_Assignment_.
Search the records for the word "capsule" and copy every line in which it occurs.

_Dataset entries_.
== Segment start ==

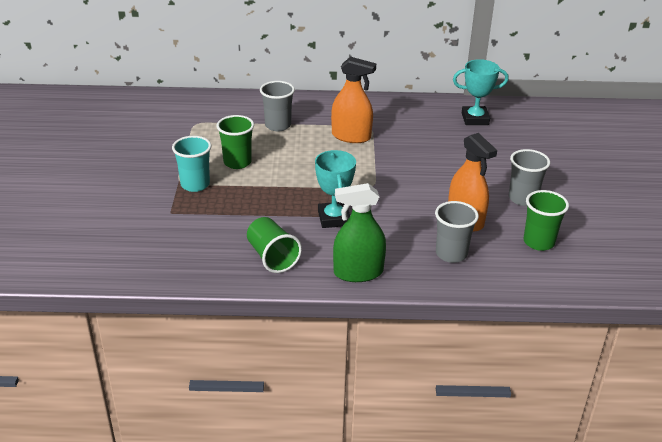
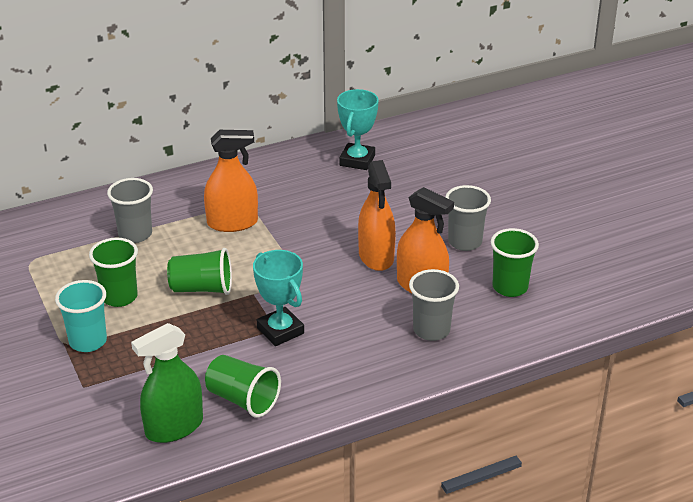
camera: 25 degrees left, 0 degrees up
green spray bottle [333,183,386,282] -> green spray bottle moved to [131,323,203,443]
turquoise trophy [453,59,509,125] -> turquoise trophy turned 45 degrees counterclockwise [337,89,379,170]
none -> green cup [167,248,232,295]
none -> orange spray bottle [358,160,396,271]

== Segment end ==
== Segment start ==

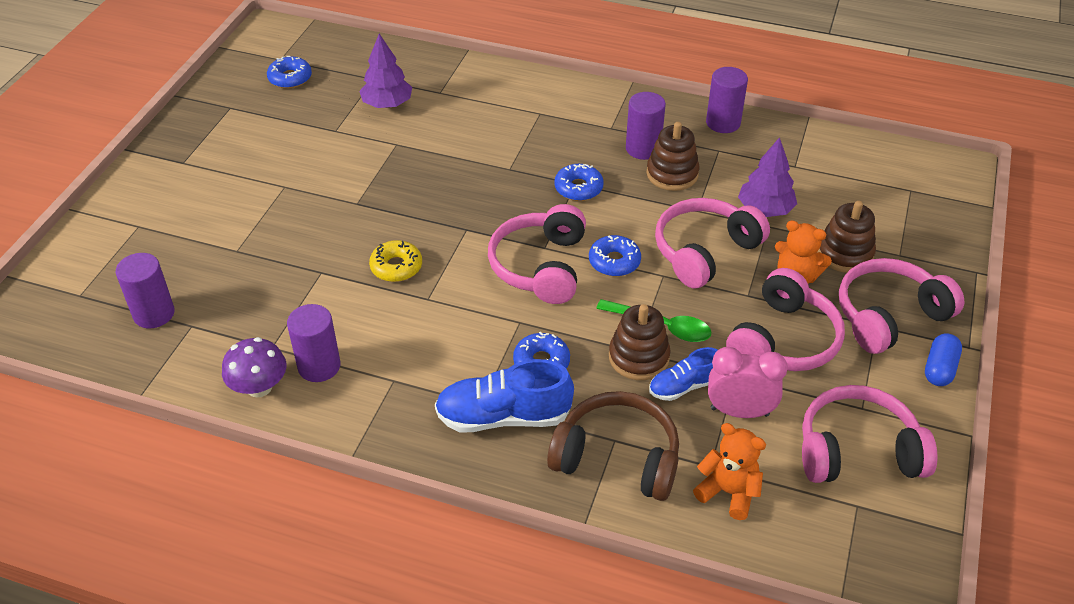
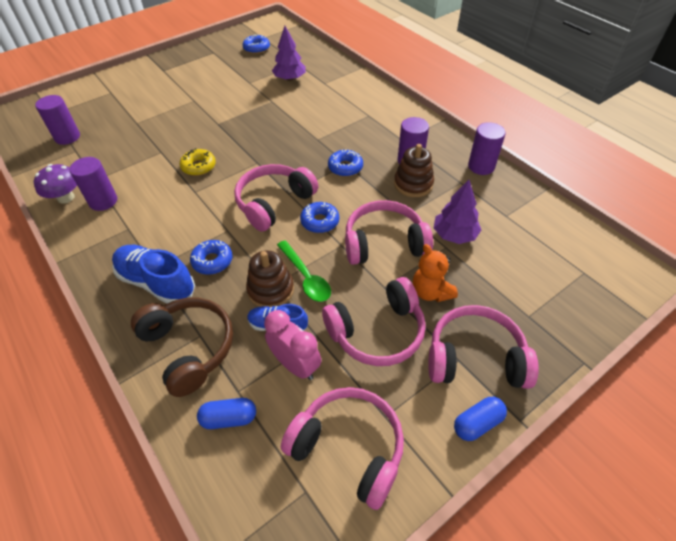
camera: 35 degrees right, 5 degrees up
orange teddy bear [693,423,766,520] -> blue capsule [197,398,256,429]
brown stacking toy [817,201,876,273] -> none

== Segment end ==
== Segment start ==

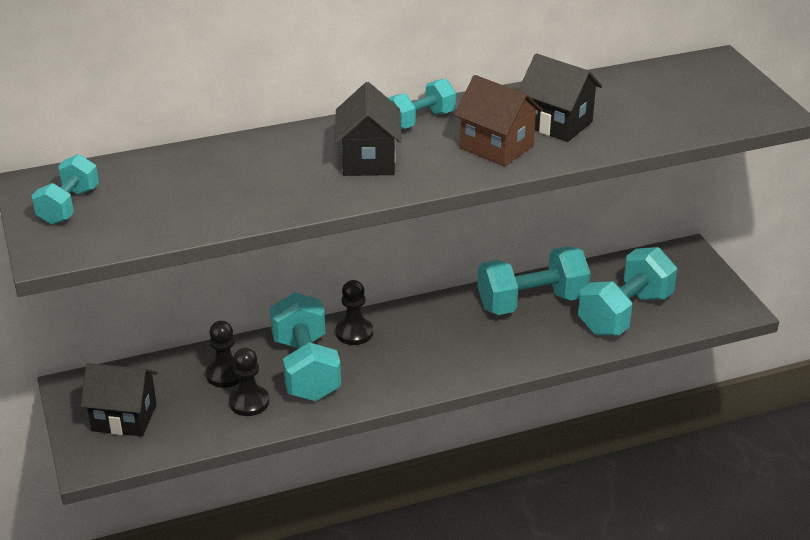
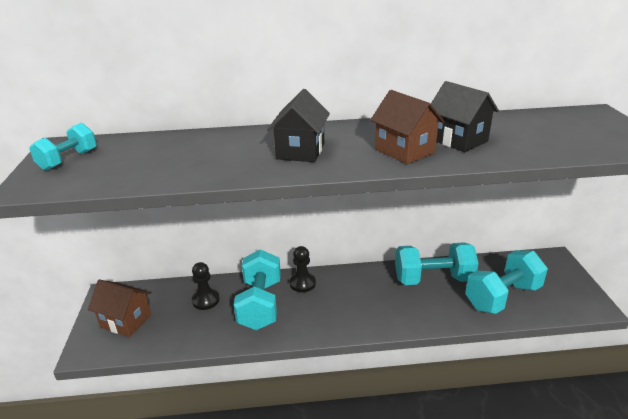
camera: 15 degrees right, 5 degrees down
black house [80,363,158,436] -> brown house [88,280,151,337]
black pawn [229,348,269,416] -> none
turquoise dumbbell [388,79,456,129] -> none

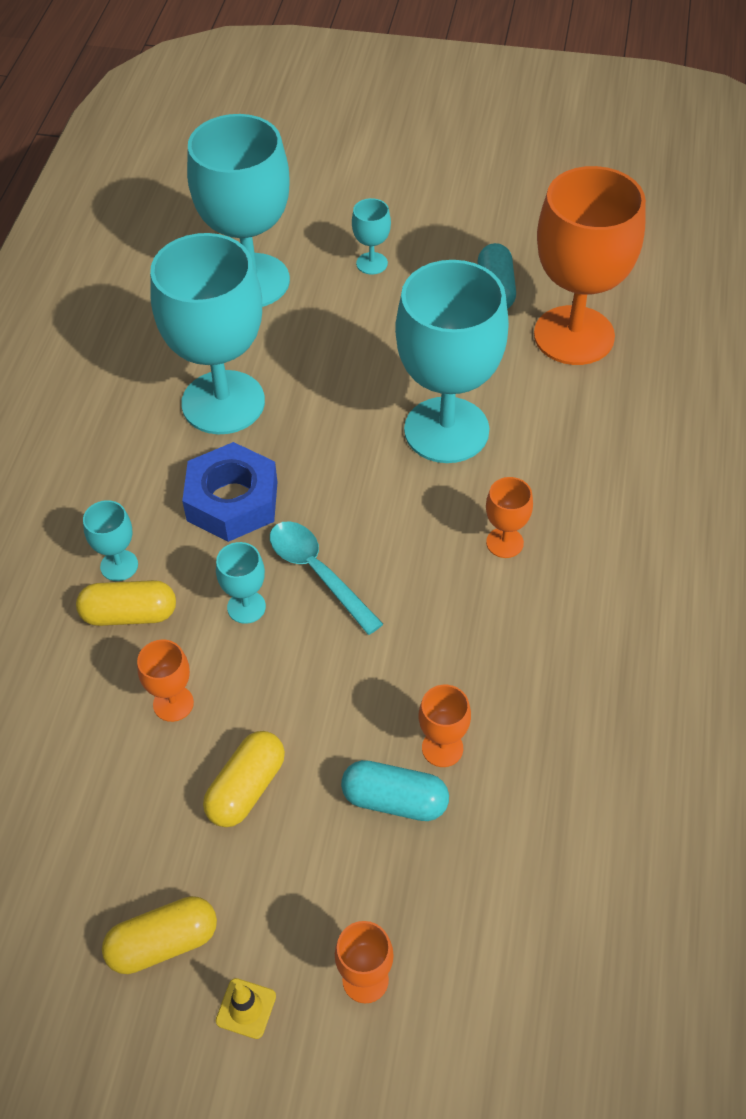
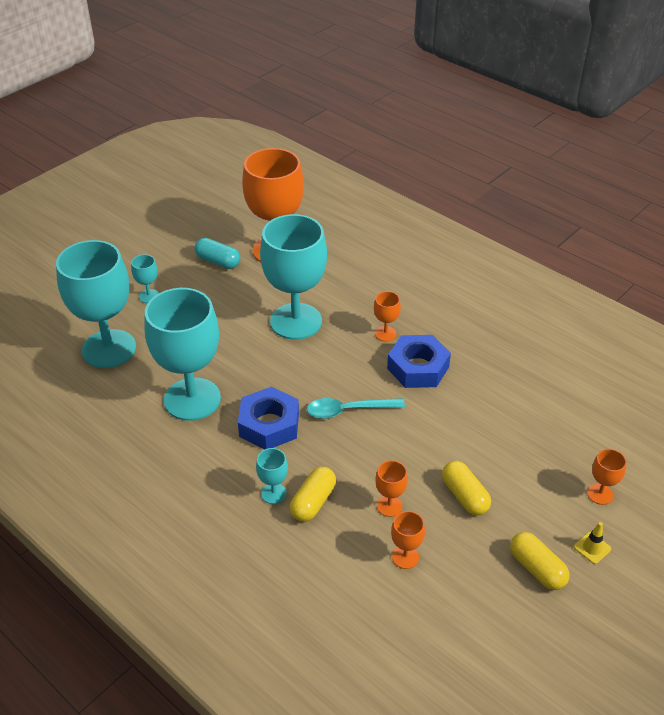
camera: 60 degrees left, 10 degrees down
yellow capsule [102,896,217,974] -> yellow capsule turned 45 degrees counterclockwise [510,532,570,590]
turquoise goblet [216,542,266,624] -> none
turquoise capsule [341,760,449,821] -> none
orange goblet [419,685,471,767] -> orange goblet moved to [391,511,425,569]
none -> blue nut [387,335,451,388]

== Segment end ==

_Solution_.
orange teddy bear [693,423,766,520] -> blue capsule [197,398,256,429]
yellow capsule [102,896,217,974] -> yellow capsule turned 45 degrees counterclockwise [510,532,570,590]
turquoise capsule [341,760,449,821] -> none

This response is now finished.